## Required action
Take each line in the entries below that holds "turned" and show it.

(Records for the exercise Opens)

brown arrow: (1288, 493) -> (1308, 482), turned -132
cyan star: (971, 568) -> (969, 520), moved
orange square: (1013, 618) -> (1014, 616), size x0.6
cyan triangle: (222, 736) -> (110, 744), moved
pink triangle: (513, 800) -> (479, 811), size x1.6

(Records for the exercise Closes)
(Records for the exercise Opens)

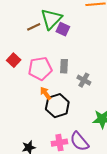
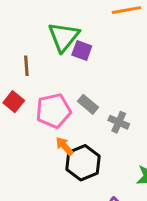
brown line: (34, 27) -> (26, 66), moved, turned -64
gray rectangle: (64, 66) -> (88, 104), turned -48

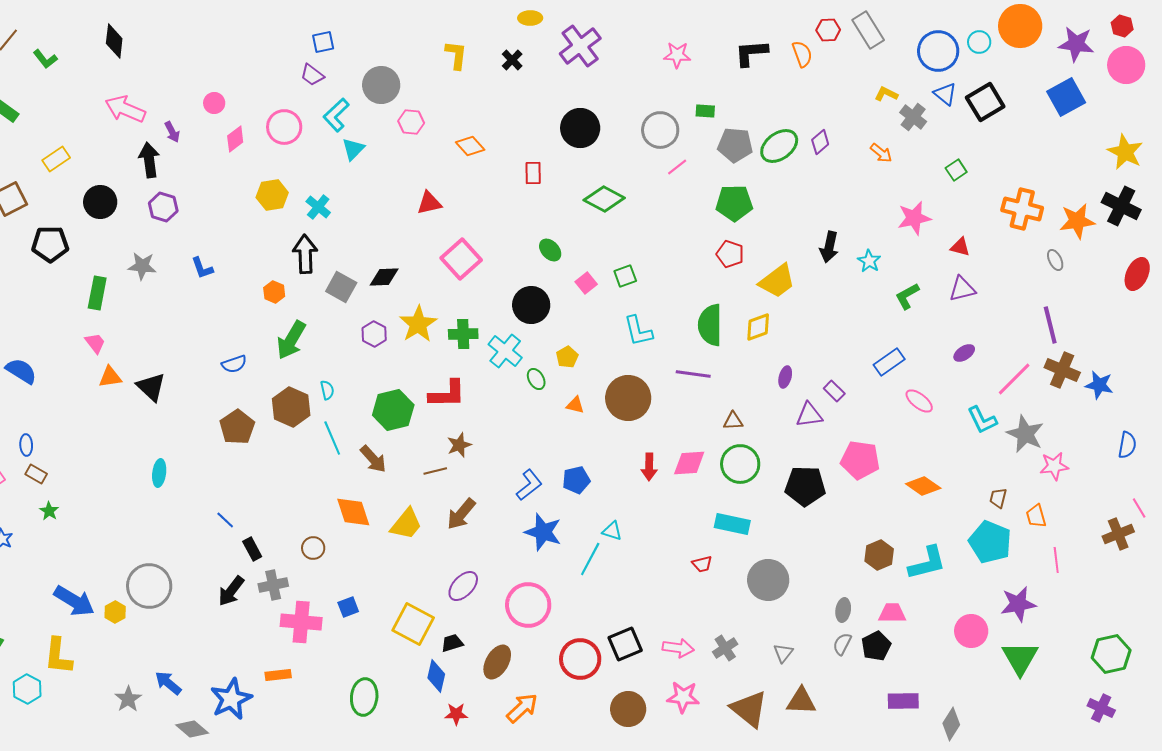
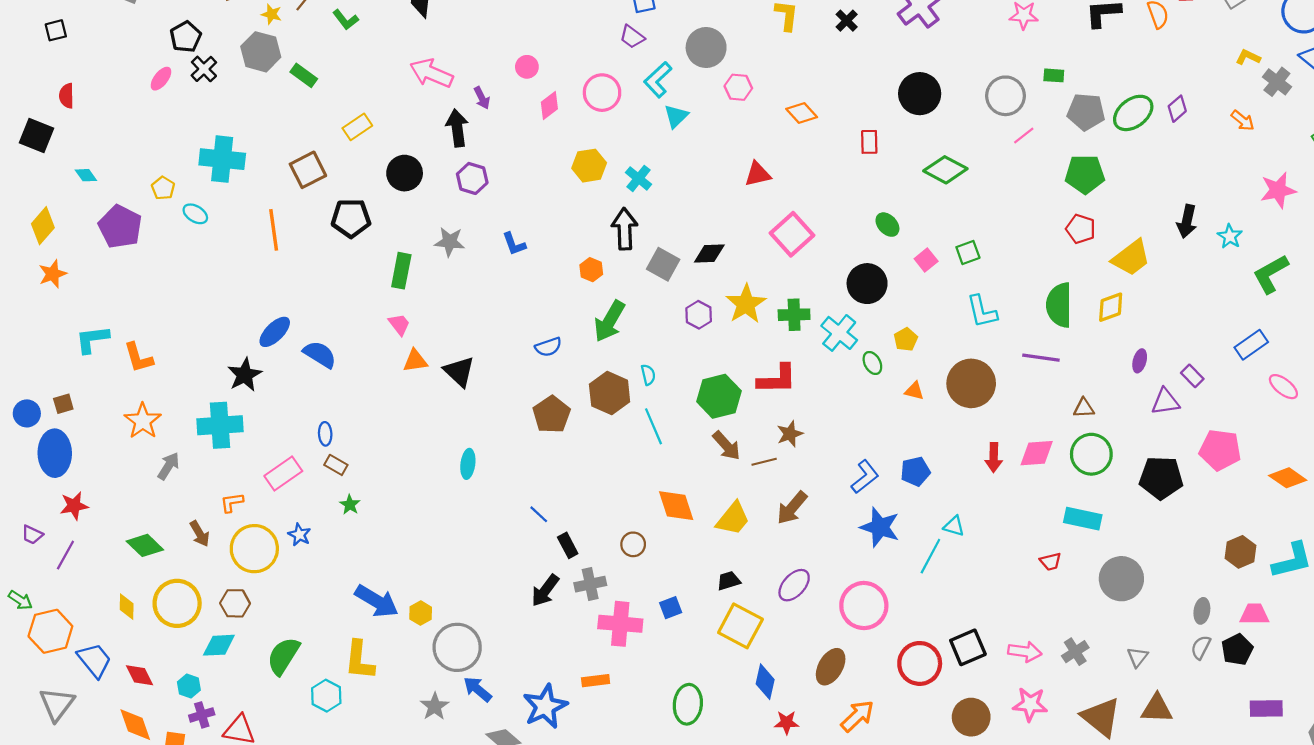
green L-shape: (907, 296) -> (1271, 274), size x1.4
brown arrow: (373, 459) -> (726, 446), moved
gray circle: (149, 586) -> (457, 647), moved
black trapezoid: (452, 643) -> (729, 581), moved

(Records for the exercise Closes)

## Result of this task
brown arrow: (1288, 493) -> (1308, 482), turned -132
brown line: (34, 27) -> (26, 66), moved, turned -64
gray rectangle: (64, 66) -> (88, 104), turned -48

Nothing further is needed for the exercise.